[Input data]:
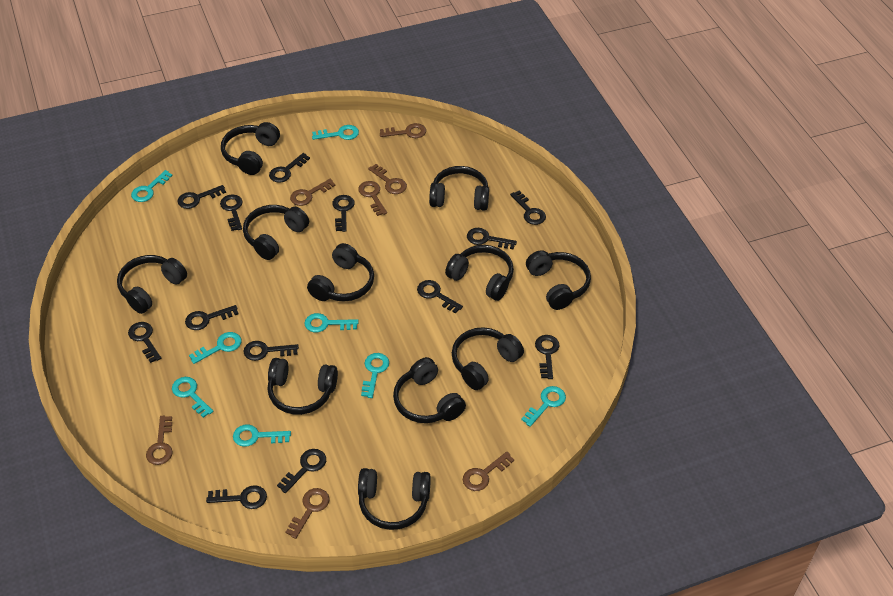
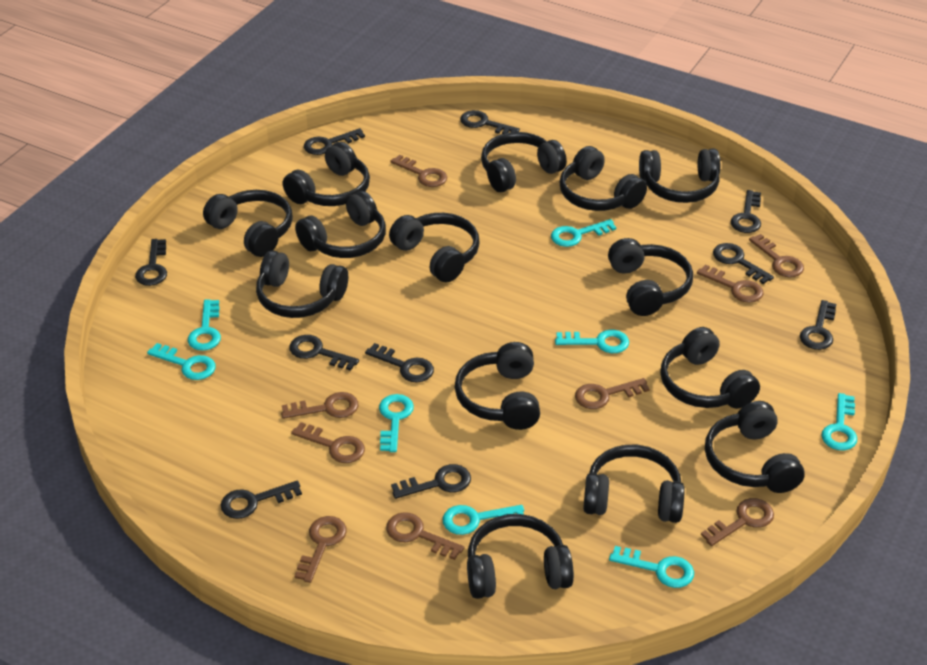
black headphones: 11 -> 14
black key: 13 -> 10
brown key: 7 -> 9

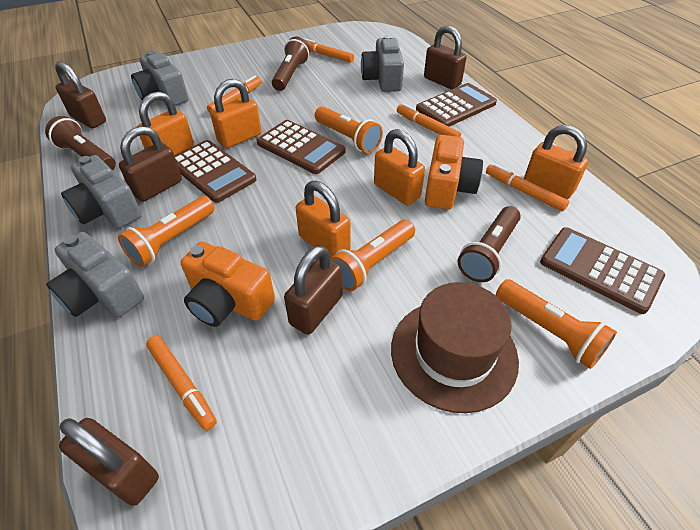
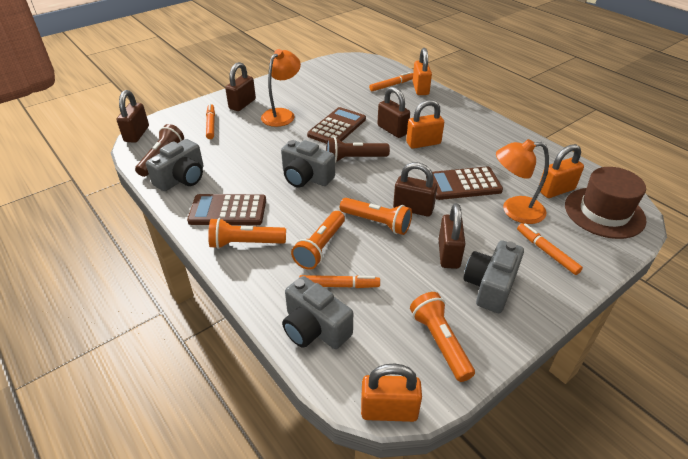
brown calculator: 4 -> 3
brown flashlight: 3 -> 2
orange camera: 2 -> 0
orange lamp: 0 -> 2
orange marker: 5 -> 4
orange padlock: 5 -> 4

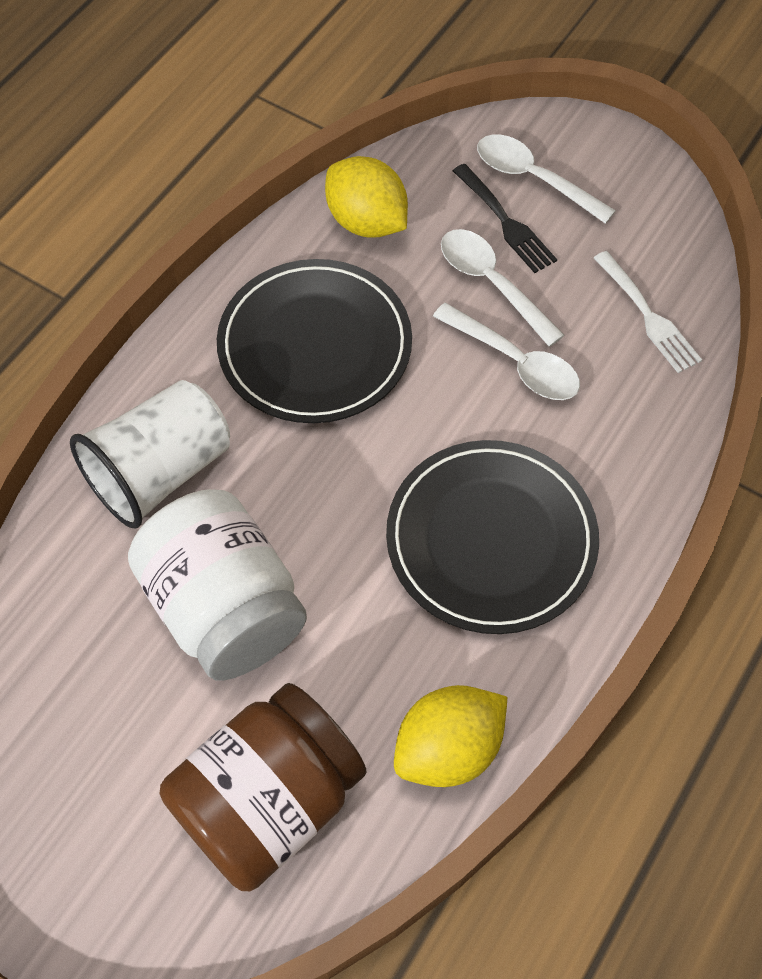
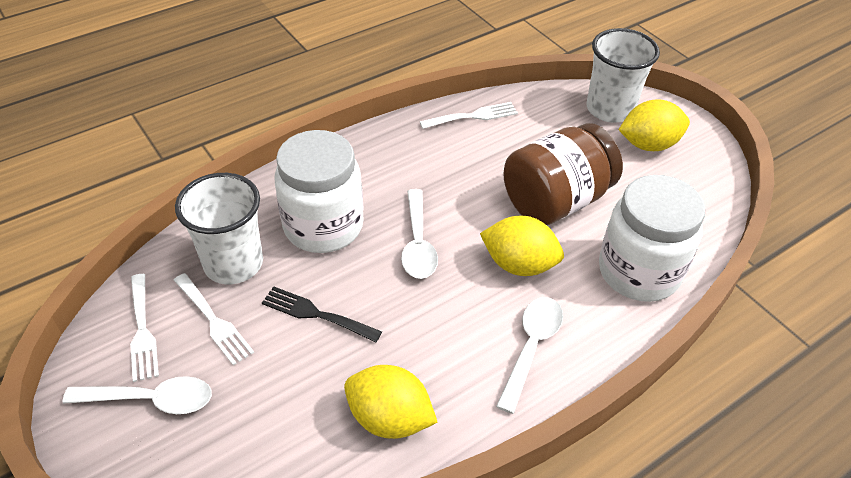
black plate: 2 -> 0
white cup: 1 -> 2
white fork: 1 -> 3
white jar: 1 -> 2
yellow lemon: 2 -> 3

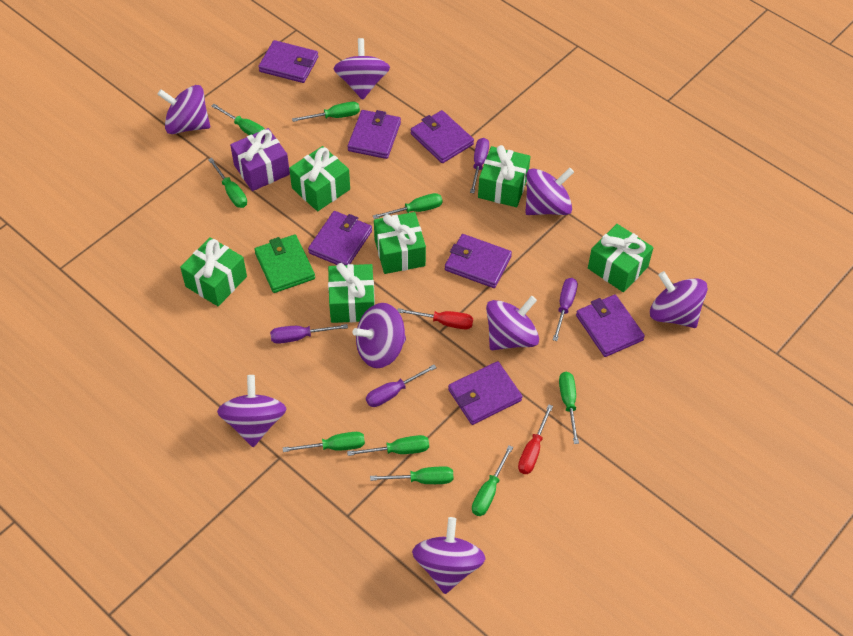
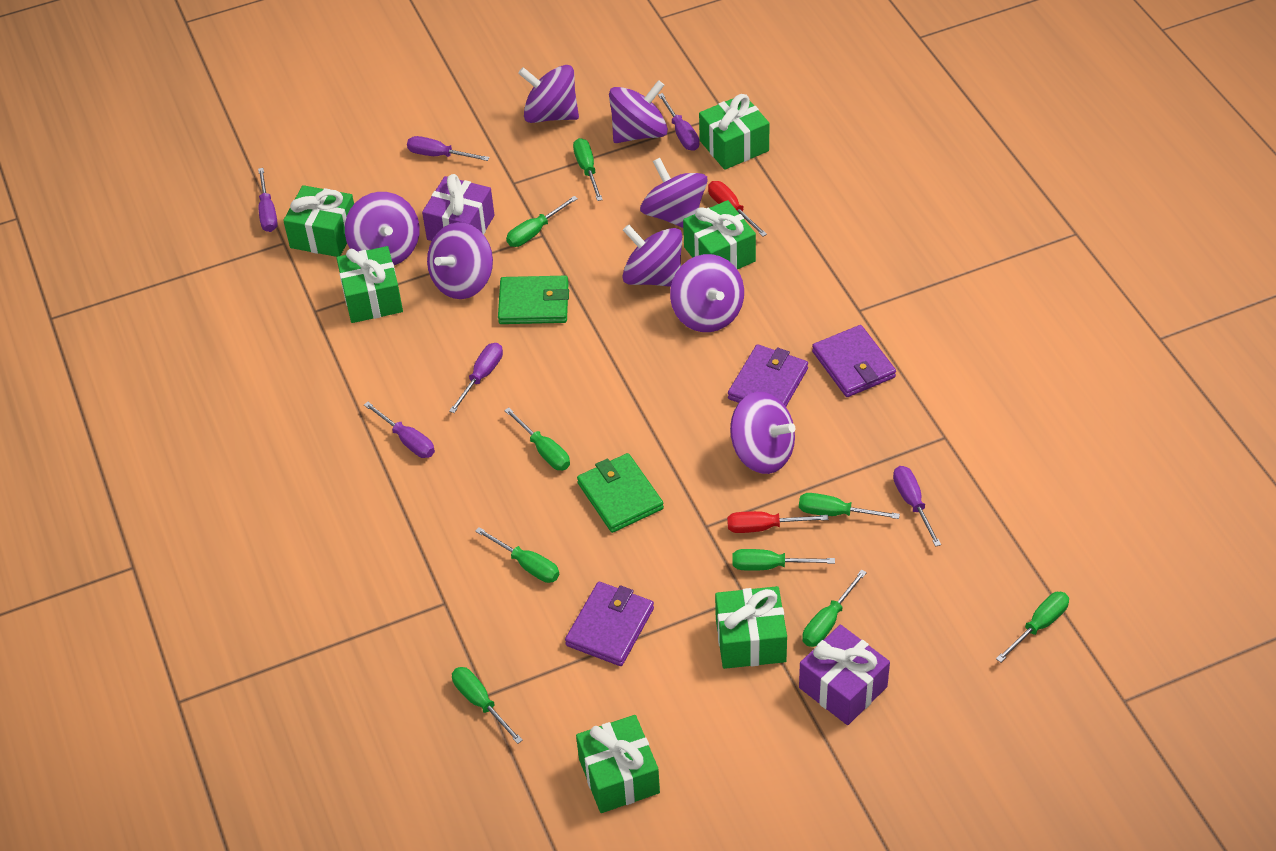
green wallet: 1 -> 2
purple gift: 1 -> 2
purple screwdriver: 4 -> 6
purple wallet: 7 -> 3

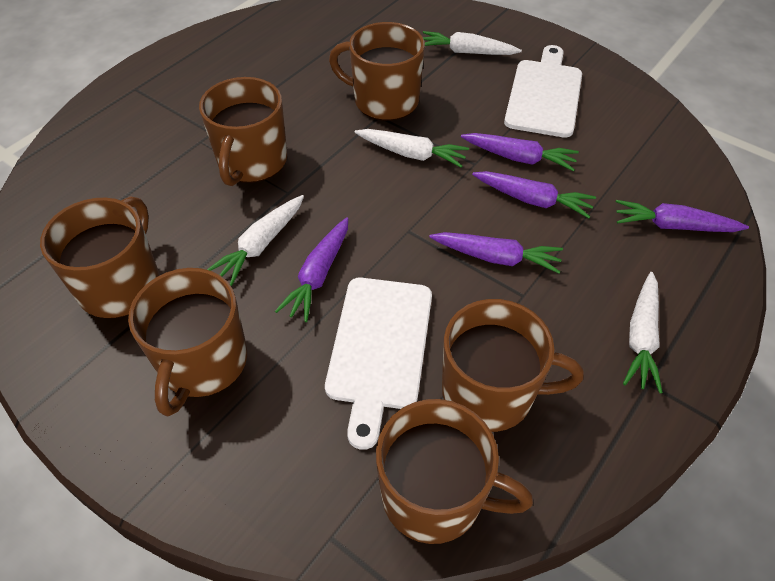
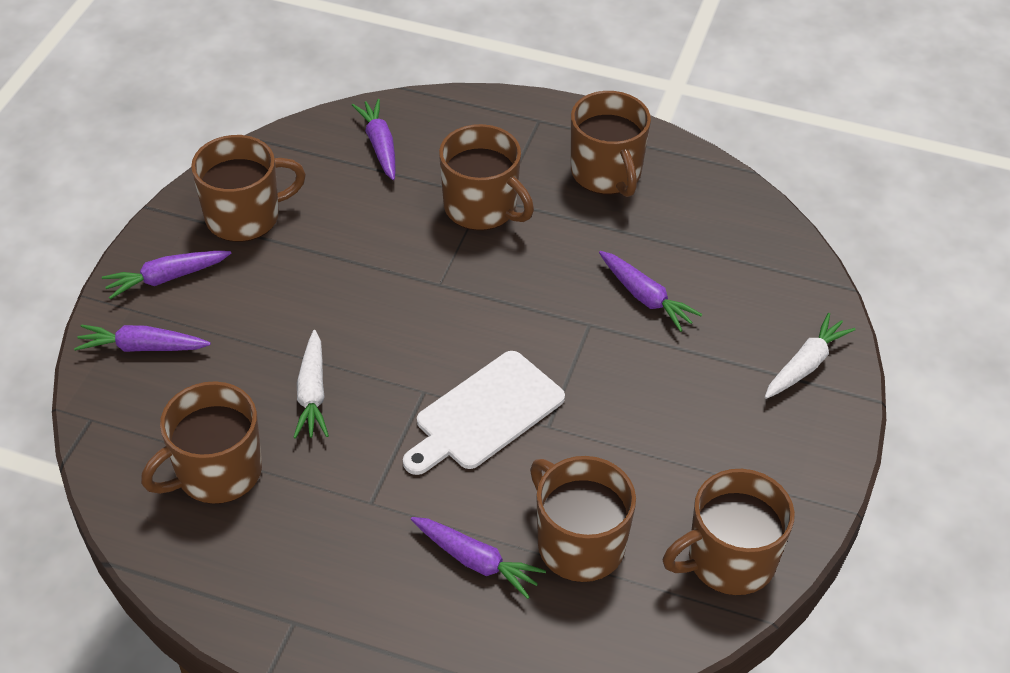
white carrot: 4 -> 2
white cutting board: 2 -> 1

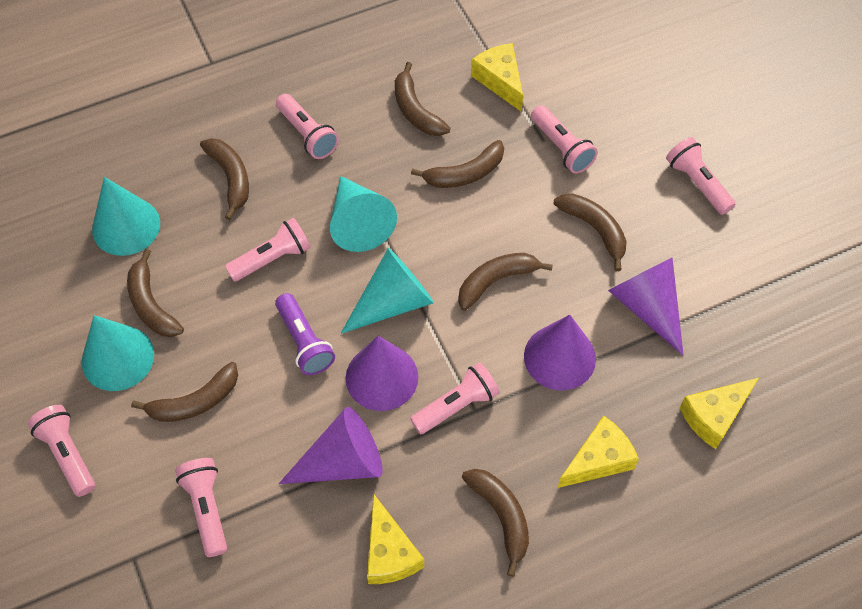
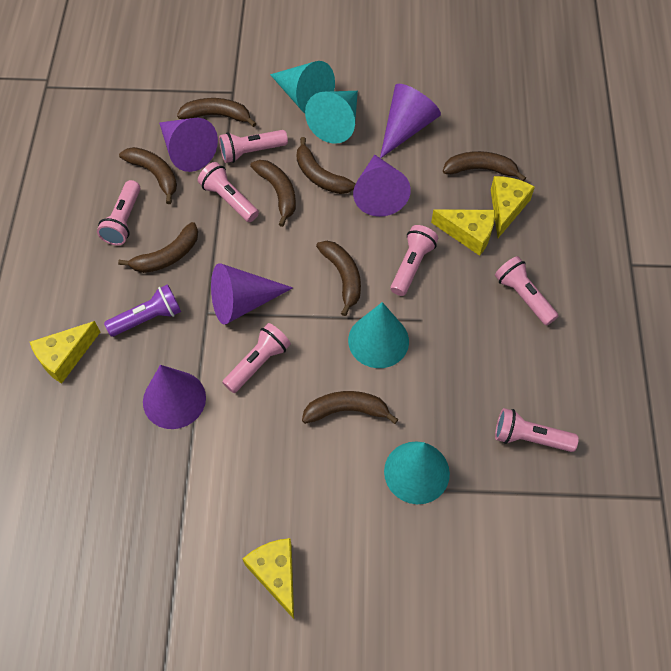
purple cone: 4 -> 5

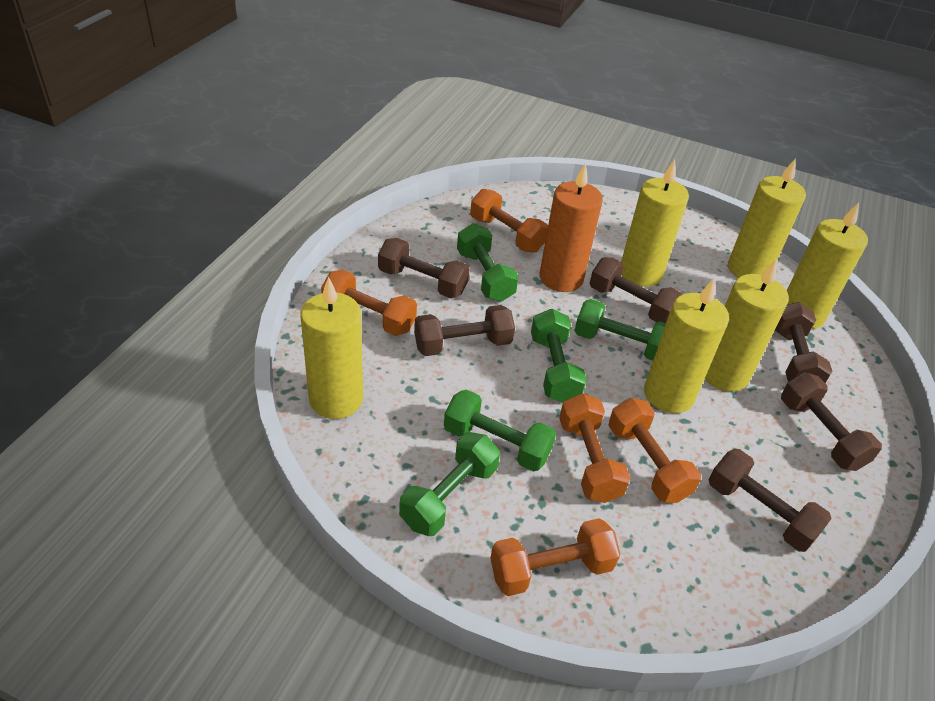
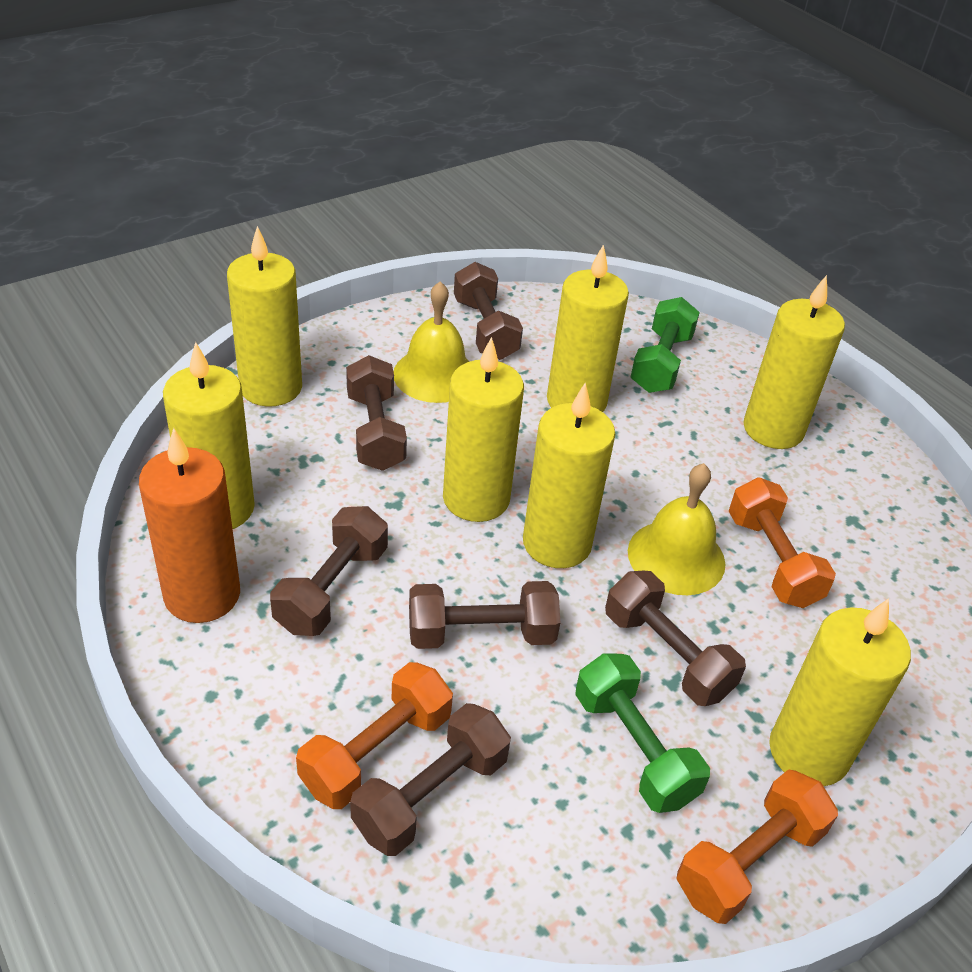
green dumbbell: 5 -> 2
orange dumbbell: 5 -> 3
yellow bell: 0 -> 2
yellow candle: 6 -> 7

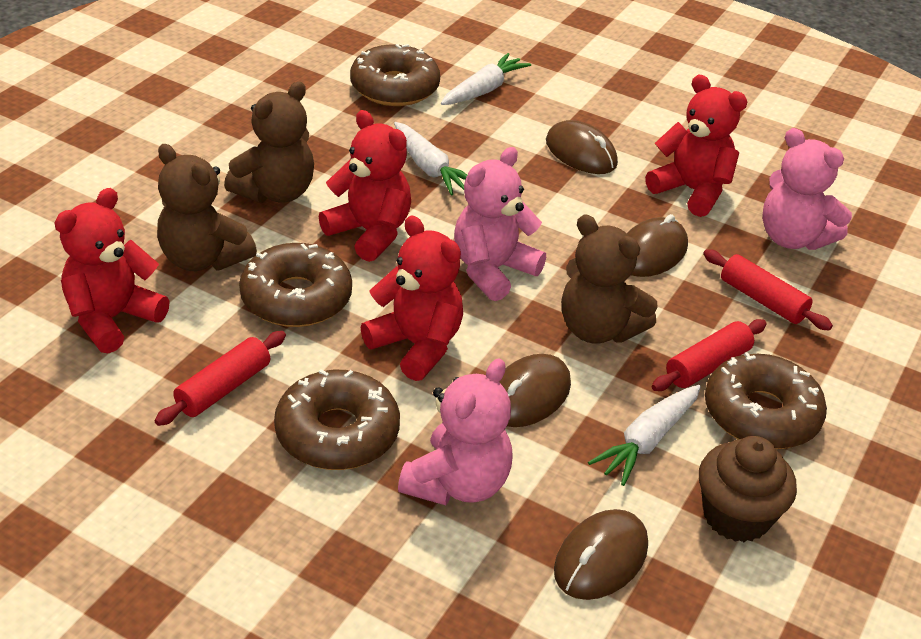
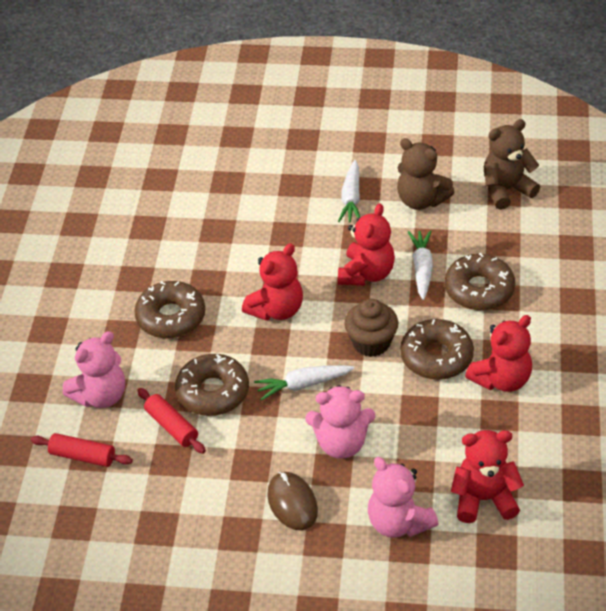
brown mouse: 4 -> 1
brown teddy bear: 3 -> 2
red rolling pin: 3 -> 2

[To do]:
Retype the listing exactly. Leave out its pictures.

[Finished task]:
black headphones: 11 -> 14
black key: 13 -> 10
brown key: 7 -> 9

brown calculator: 4 -> 3
brown flashlight: 3 -> 2
orange camera: 2 -> 0
orange lamp: 0 -> 2
orange marker: 5 -> 4
orange padlock: 5 -> 4

black plate: 2 -> 0
white cup: 1 -> 2
white fork: 1 -> 3
white jar: 1 -> 2
yellow lemon: 2 -> 3

green wallet: 1 -> 2
purple gift: 1 -> 2
purple screwdriver: 4 -> 6
purple wallet: 7 -> 3

white carrot: 4 -> 2
white cutting board: 2 -> 1

purple cone: 4 -> 5

green dumbbell: 5 -> 2
orange dumbbell: 5 -> 3
yellow bell: 0 -> 2
yellow candle: 6 -> 7

brown mouse: 4 -> 1
brown teddy bear: 3 -> 2
red rolling pin: 3 -> 2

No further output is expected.